◆ Aim of the task: The result should be an exact copy of the entries below, free of pictures.

◆ Record set:
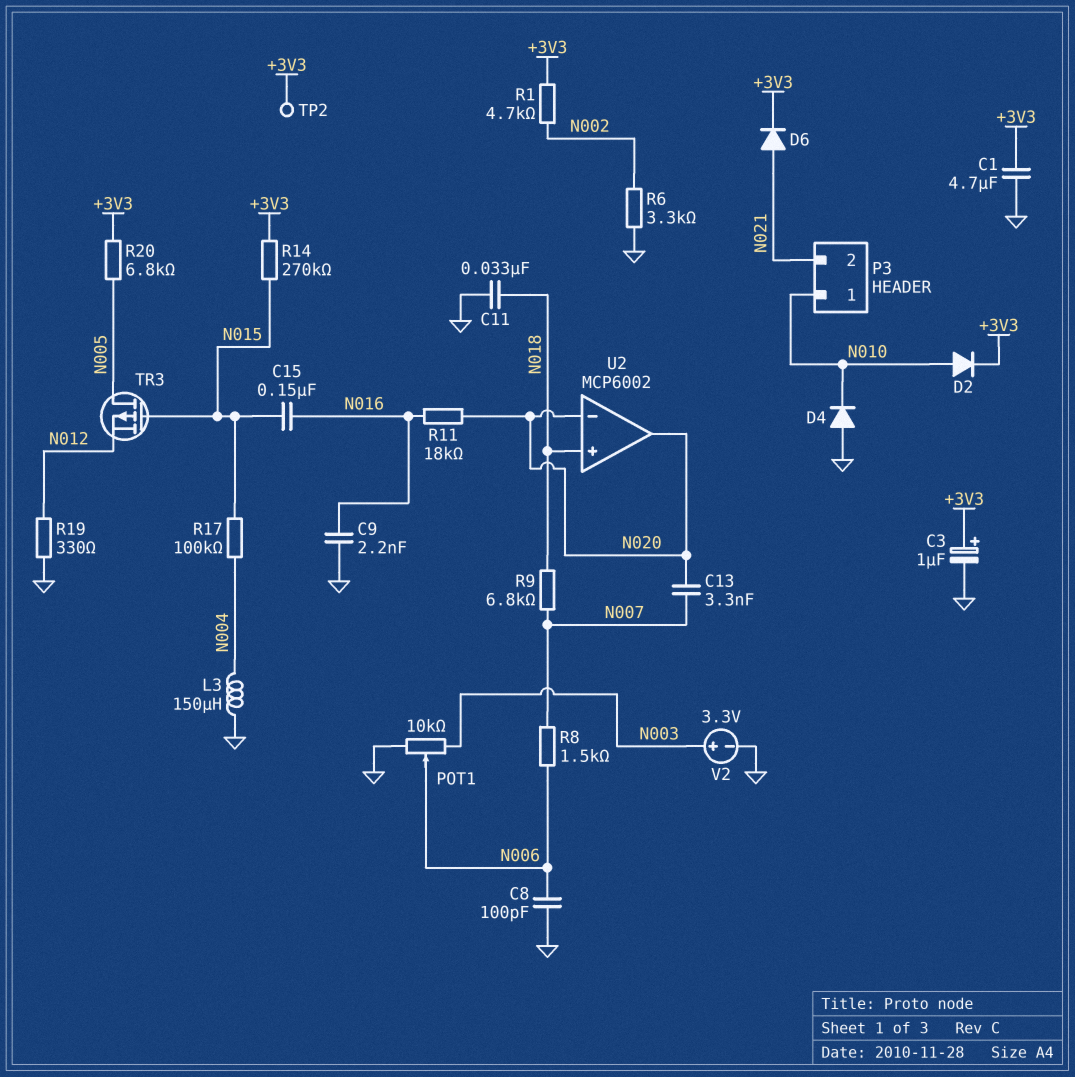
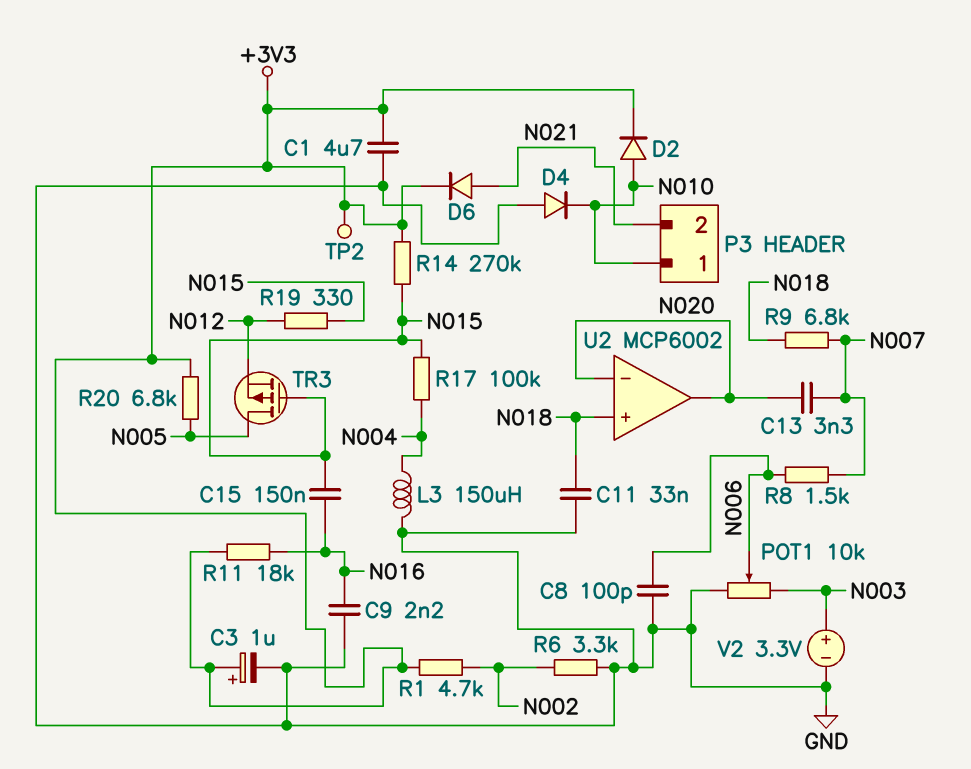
R11: 18k (N016, N020) -> 18k (+3V3, N016)
R19: 330 (GND, N012) -> 330 (N012, N015)

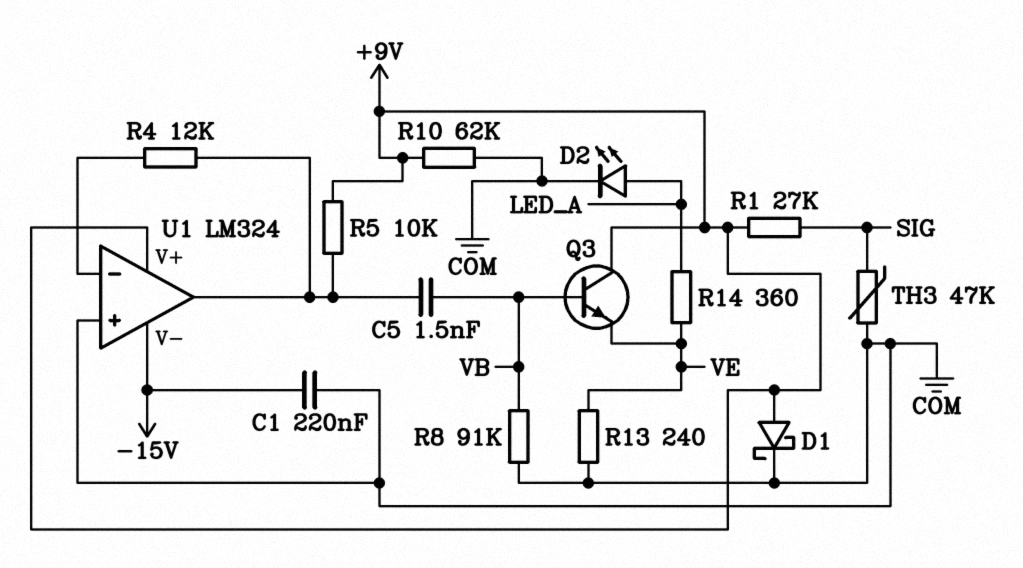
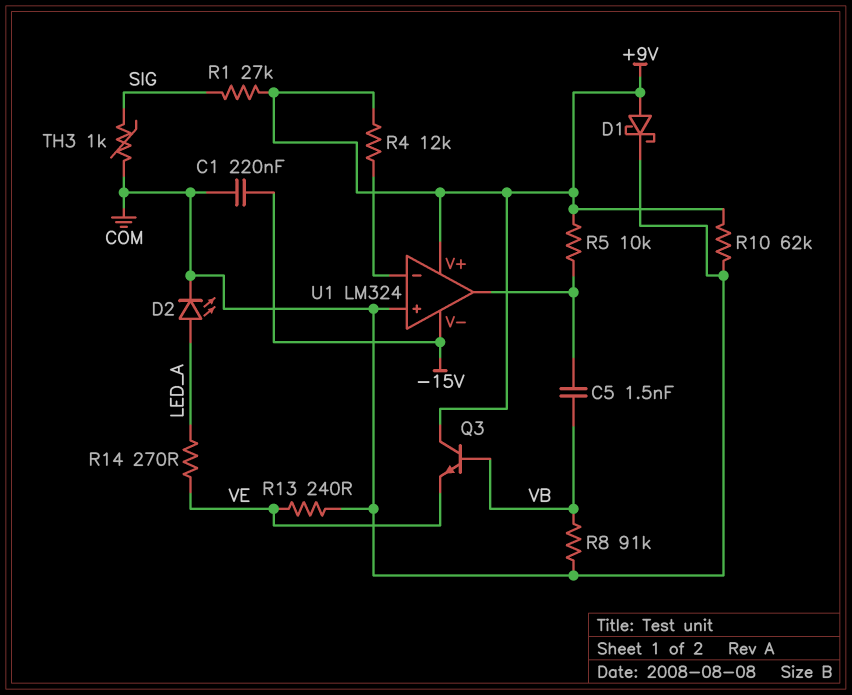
R4: 12k (U1/in-, U1/out) -> 12k (+9V, U1/in-)
R14: 360 (LED_A, VE) -> 270 (LED_A, VE)
TH3: 47k (COM, SIG) -> 1k (COM, SIG)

◆ Result for this exercise:
R11: 18k (N016, N020) -> 18k (+3V3, N016)
R19: 330 (GND, N012) -> 330 (N012, N015)

R4: 12k (U1/in-, U1/out) -> 12k (+9V, U1/in-)
R14: 360 (LED_A, VE) -> 270 (LED_A, VE)
TH3: 47k (COM, SIG) -> 1k (COM, SIG)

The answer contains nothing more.